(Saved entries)

►

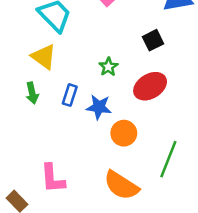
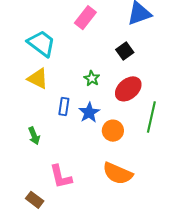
green arrow: (32, 93) -> (34, 136), moved
blue star: (99, 107) -> (89, 113), turned -30
green line: (168, 159) -> (151, 117), moved

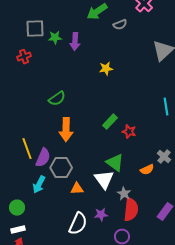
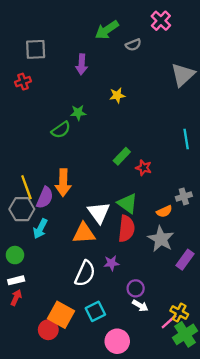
green star: (55, 38) -> (78, 113), moved
orange arrow: (66, 130) -> (63, 183), moved
gray cross: (164, 157) -> (184, 196), turned 32
gray hexagon: (61, 168) -> (22, 209), moved
white triangle: (104, 180) -> (99, 213), moved
orange triangle: (77, 189) -> (84, 233), size x1.5
gray star: (124, 194) -> (161, 239), moved, size x1.6
red semicircle: (131, 210) -> (126, 229), moved

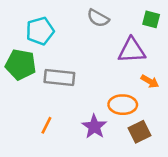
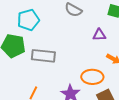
purple triangle: (132, 50) -> (99, 35), size x0.6

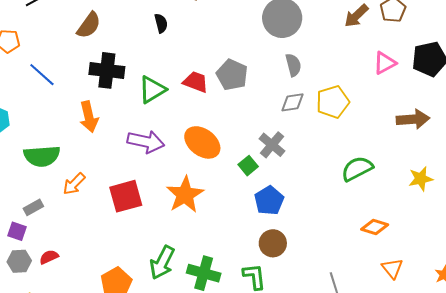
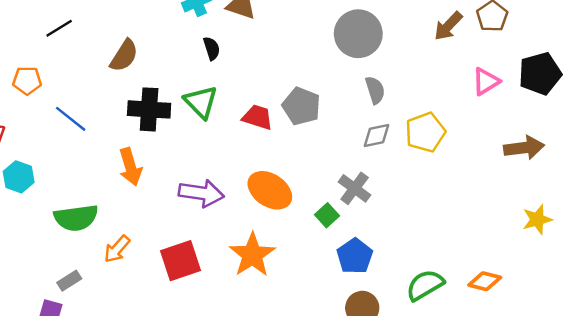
green triangle: (152, 90) -> (201, 102), moved, turned -40
green semicircle: (357, 169) -> (425, 285), moved

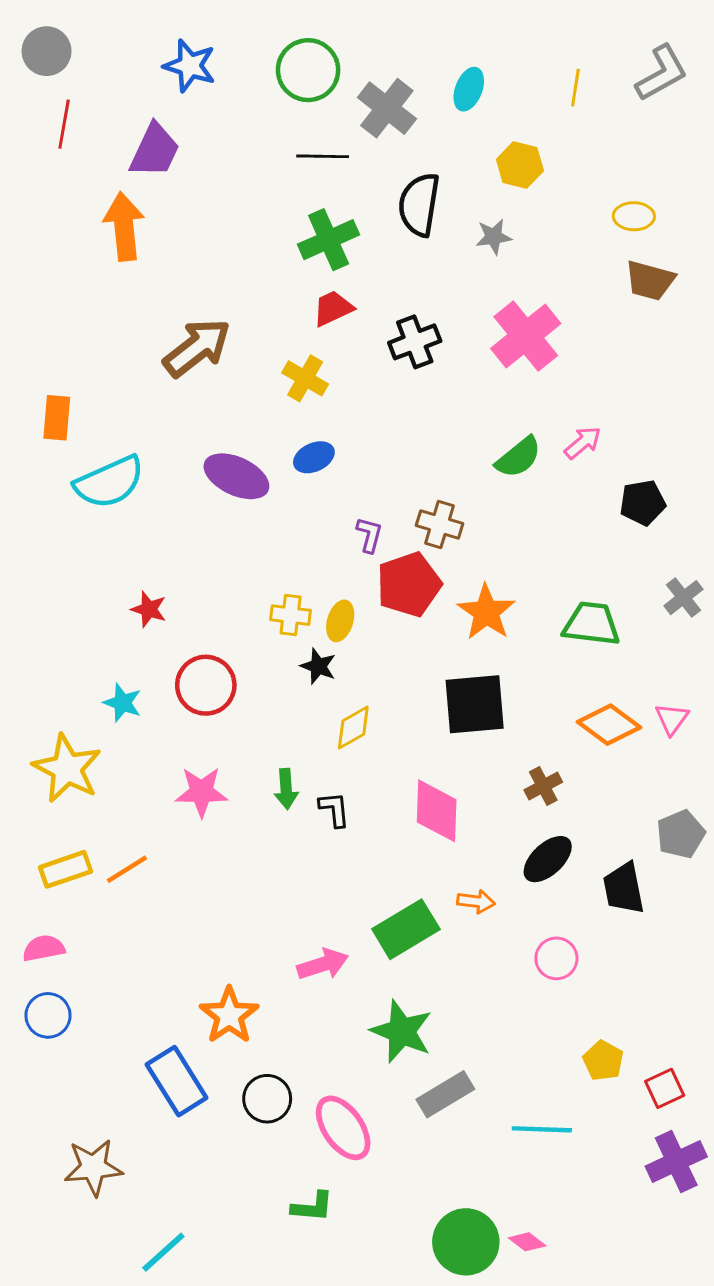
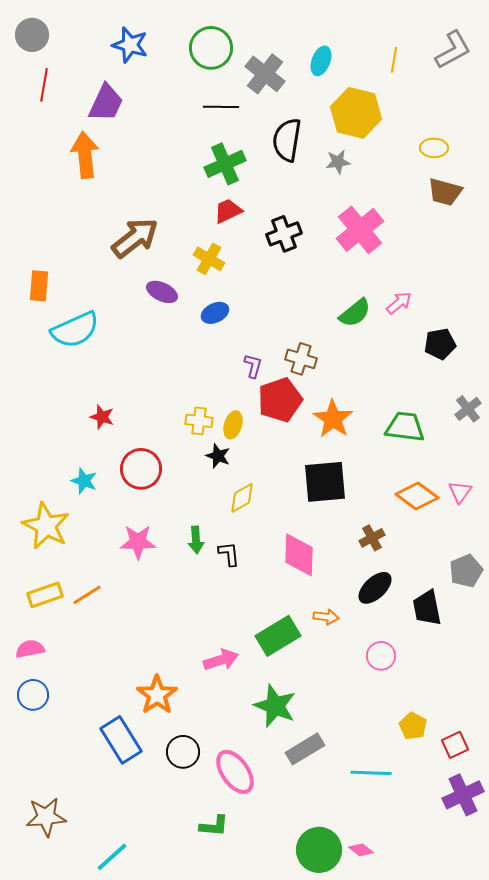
yellow hexagon: (520, 165) -> (356, 113), size x1.6
purple ellipse: (236, 476) -> (162, 292), moved, size x0.7
brown star: (93, 1167) -> (46, 817), moved

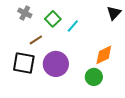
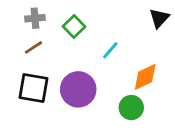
gray cross: (25, 13) -> (35, 18), turned -32
cyan line: (73, 26) -> (110, 50), moved
brown line: (36, 40) -> (34, 47), moved

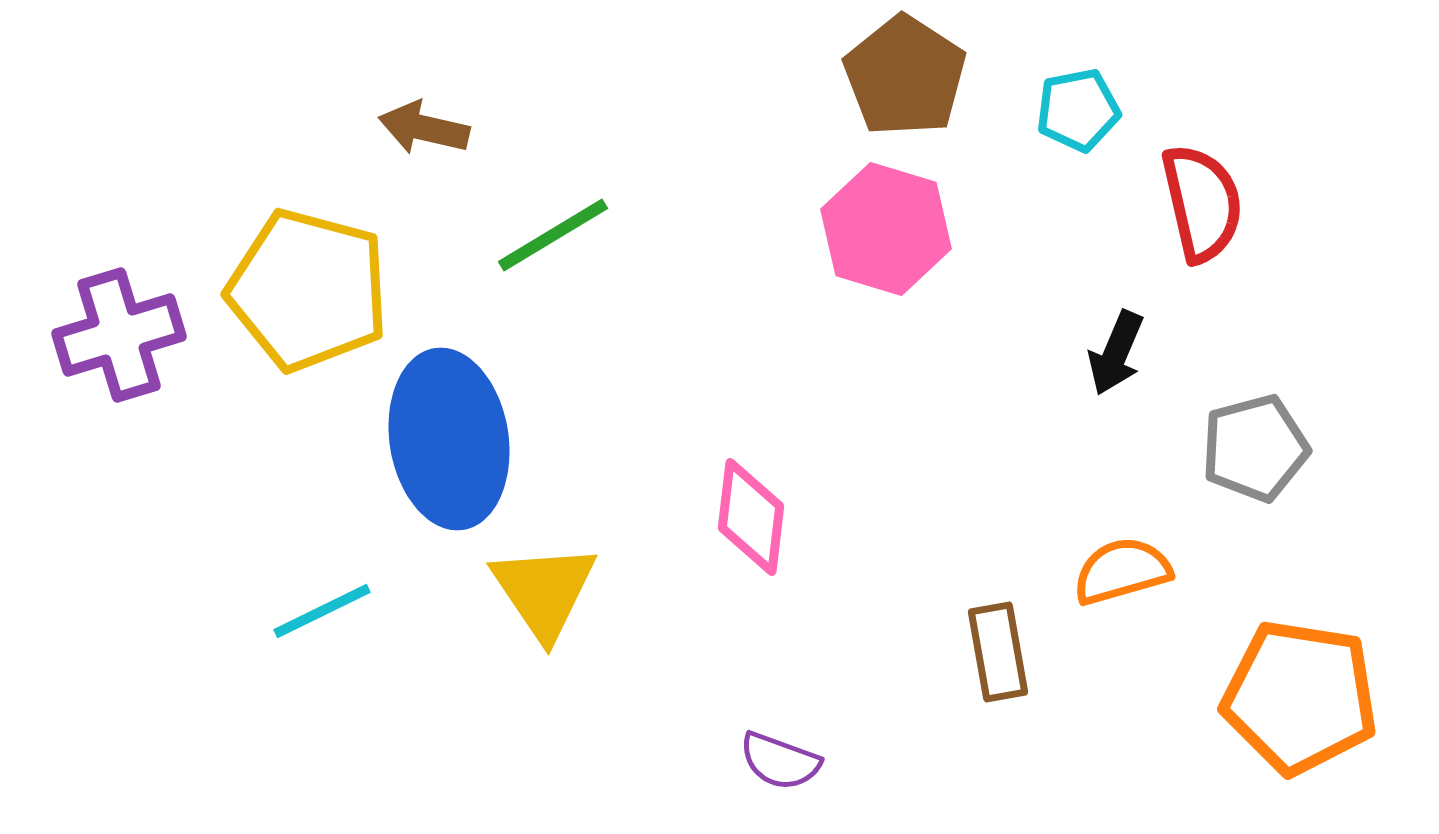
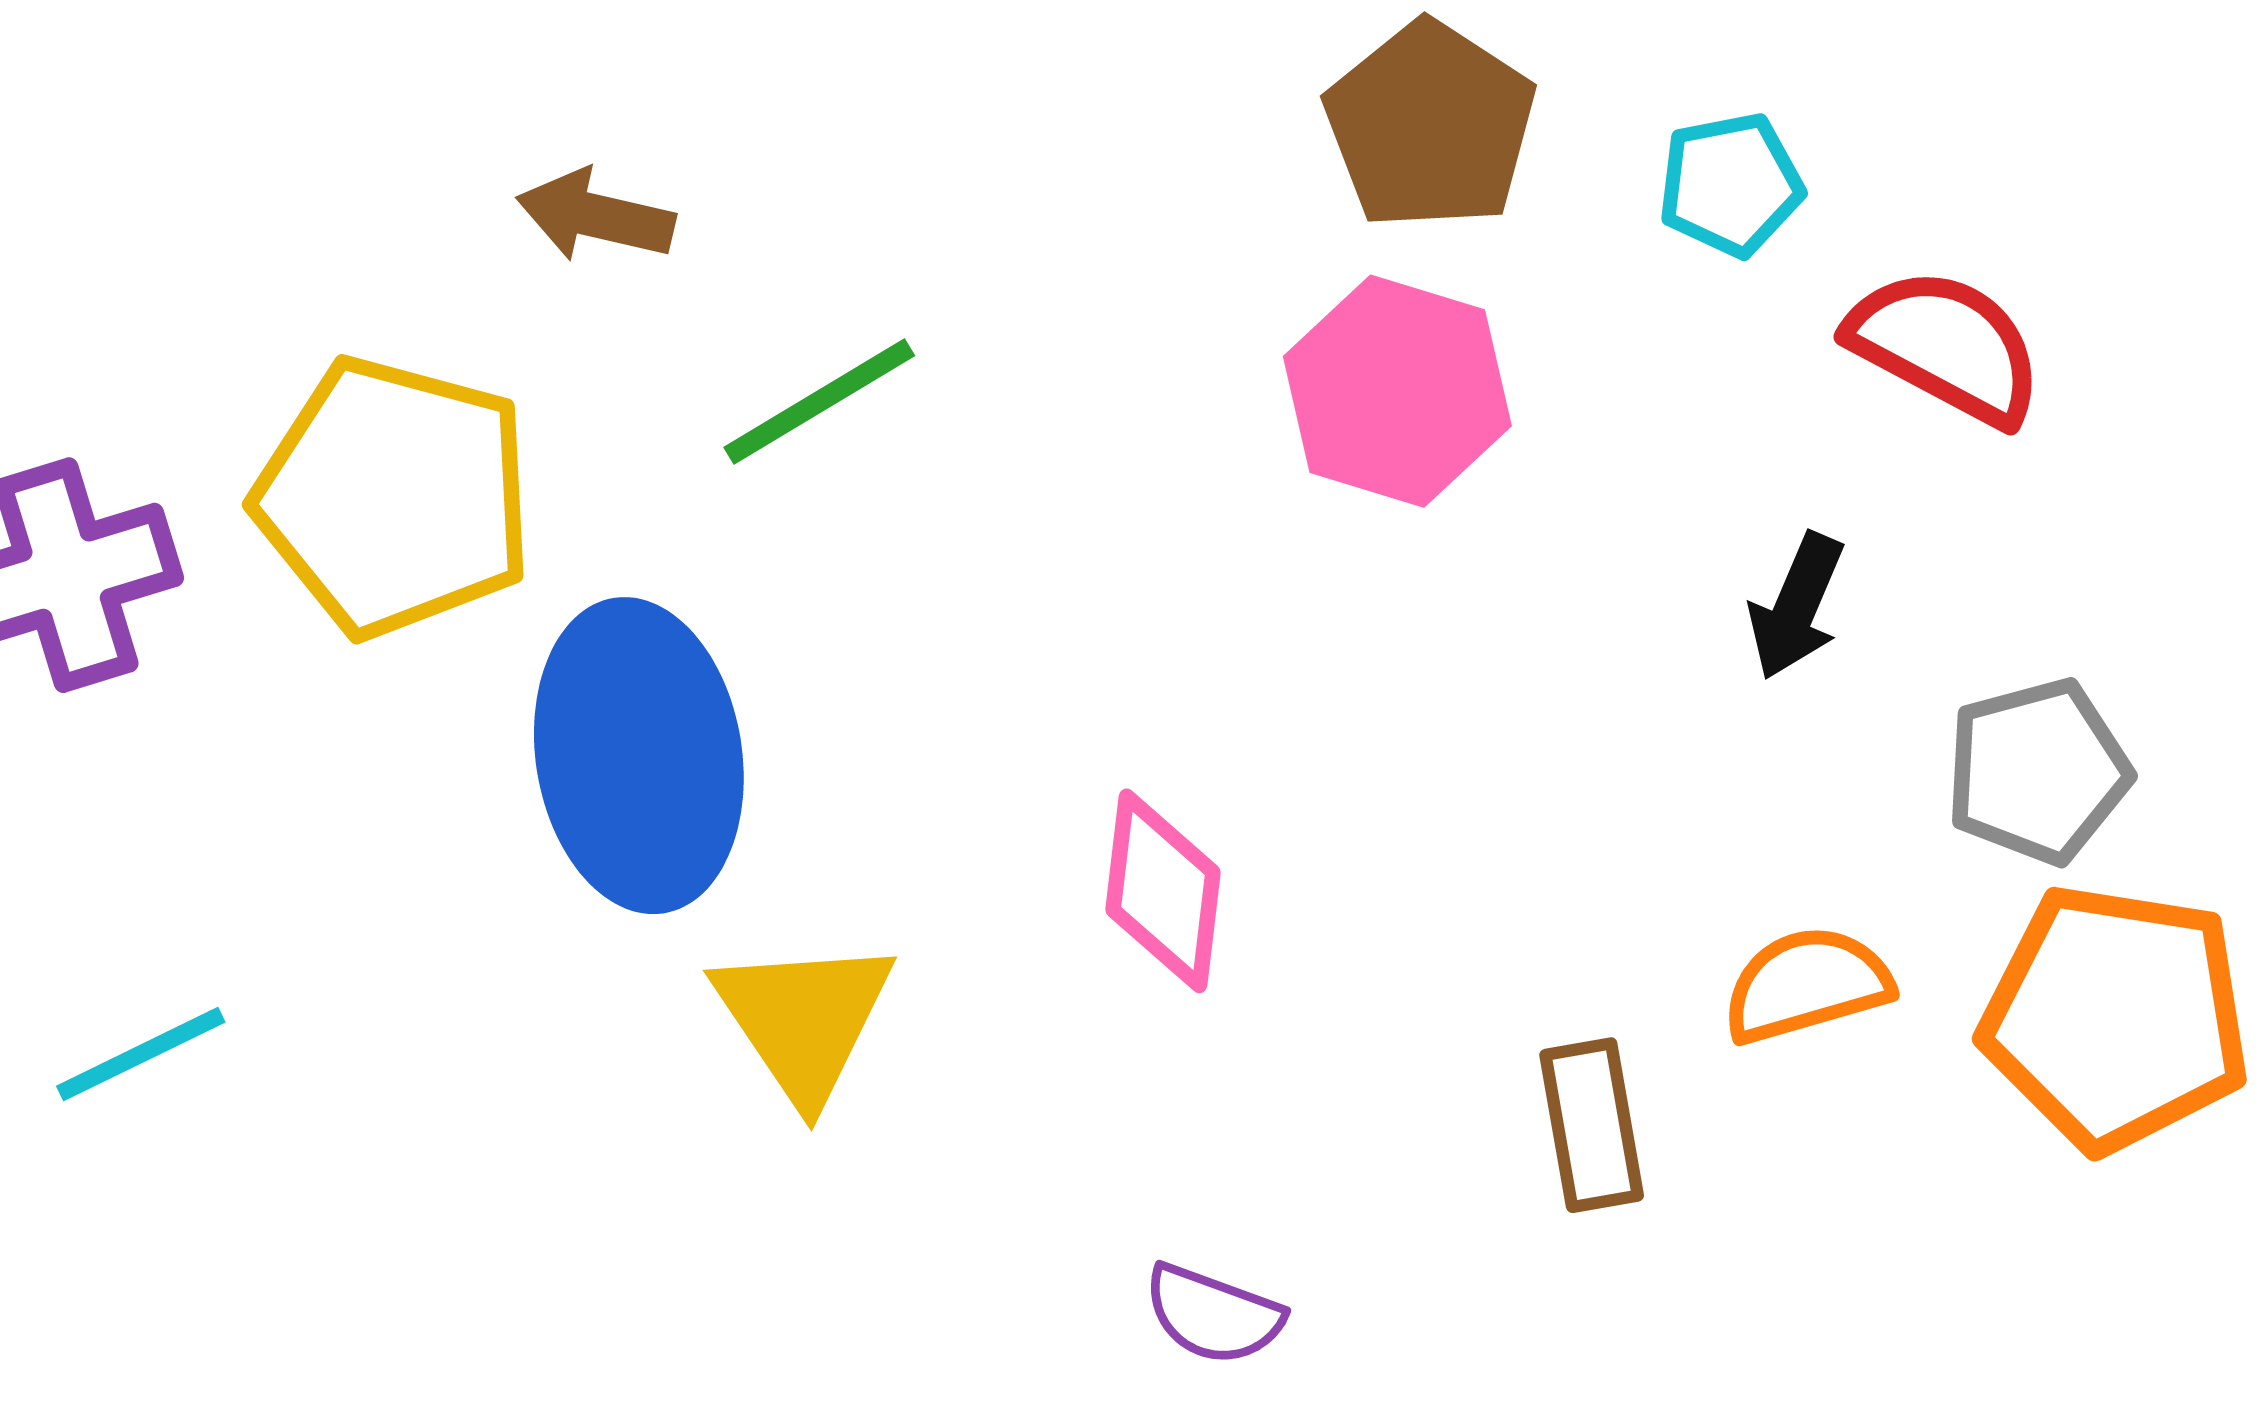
red semicircle: (1202, 203) -> (1946, 346), turned -49
cyan line: (322, 611) -> (141, 1054), moved
orange pentagon: (1300, 697) -> (2116, 1018), moved

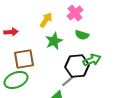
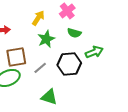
green arrow: (92, 60) -> (94, 52), moved
gray line: (68, 81) -> (40, 68), moved

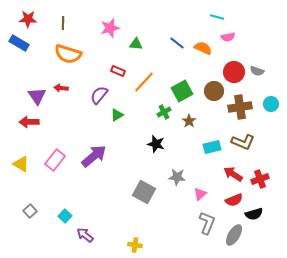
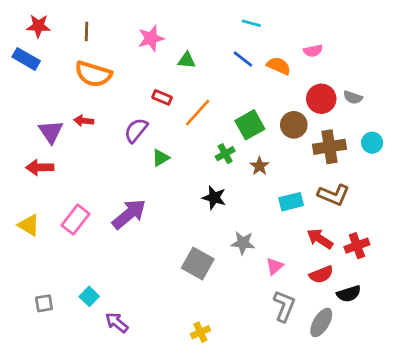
cyan line: (217, 17) -> (251, 23), moved
gray square: (30, 211) -> (44, 303), moved, turned 32
yellow cross: (135, 245) -> (200, 332), moved, turned -32

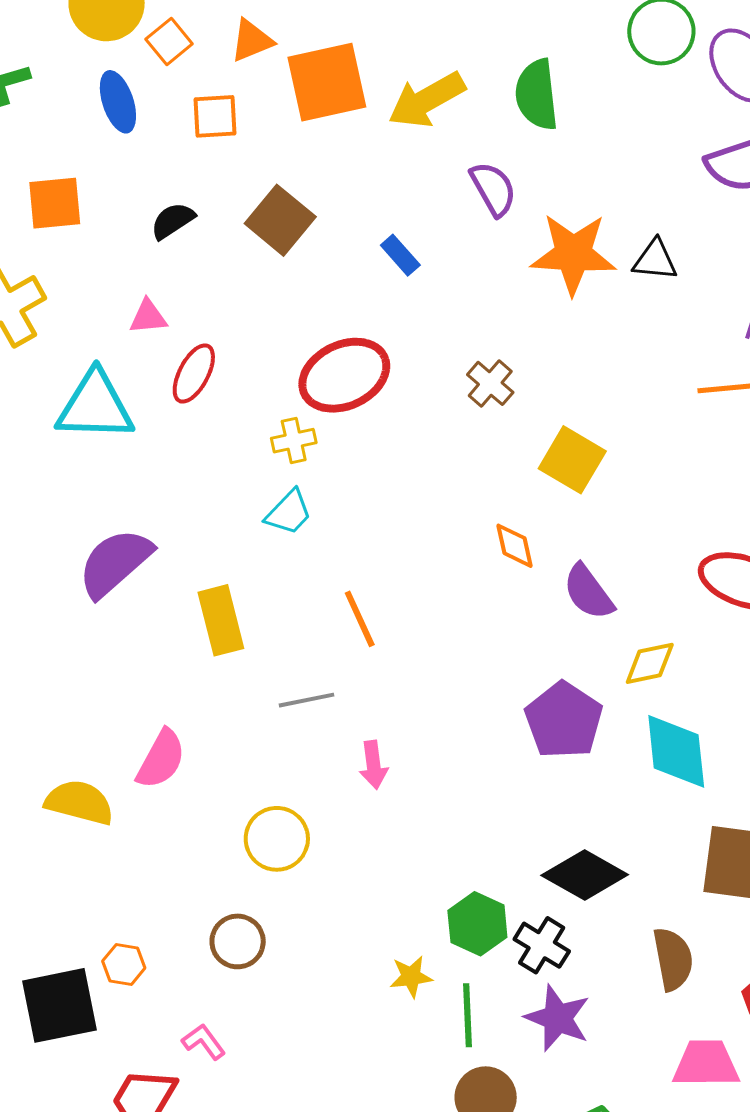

◄

**WHAT THE EXERCISE ASKS**
Reproduce exactly, with every picture left out, the lines from the one that contains "green star: (55, 38) -> (78, 113), moved" to the final line of the records above.

**TASK RESULT**
green star: (55, 38) -> (78, 113), moved
orange arrow: (66, 130) -> (63, 183), moved
gray cross: (164, 157) -> (184, 196), turned 32
gray hexagon: (61, 168) -> (22, 209), moved
white triangle: (104, 180) -> (99, 213), moved
orange triangle: (77, 189) -> (84, 233), size x1.5
gray star: (124, 194) -> (161, 239), moved, size x1.6
red semicircle: (131, 210) -> (126, 229), moved

purple triangle: (132, 50) -> (99, 35), size x0.6

green triangle: (152, 90) -> (201, 102), moved, turned -40
green semicircle: (357, 169) -> (425, 285), moved

yellow hexagon: (520, 165) -> (356, 113), size x1.6
purple ellipse: (236, 476) -> (162, 292), moved, size x0.7
brown star: (93, 1167) -> (46, 817), moved

gray cross: (25, 13) -> (35, 18), turned -32
cyan line: (73, 26) -> (110, 50), moved
brown line: (36, 40) -> (34, 47), moved

red semicircle: (1202, 203) -> (1946, 346), turned -49
cyan line: (322, 611) -> (141, 1054), moved
orange pentagon: (1300, 697) -> (2116, 1018), moved

green arrow: (92, 60) -> (94, 52), moved
gray line: (68, 81) -> (40, 68), moved

cyan line: (217, 17) -> (251, 23), moved
gray square: (30, 211) -> (44, 303), moved, turned 32
yellow cross: (135, 245) -> (200, 332), moved, turned -32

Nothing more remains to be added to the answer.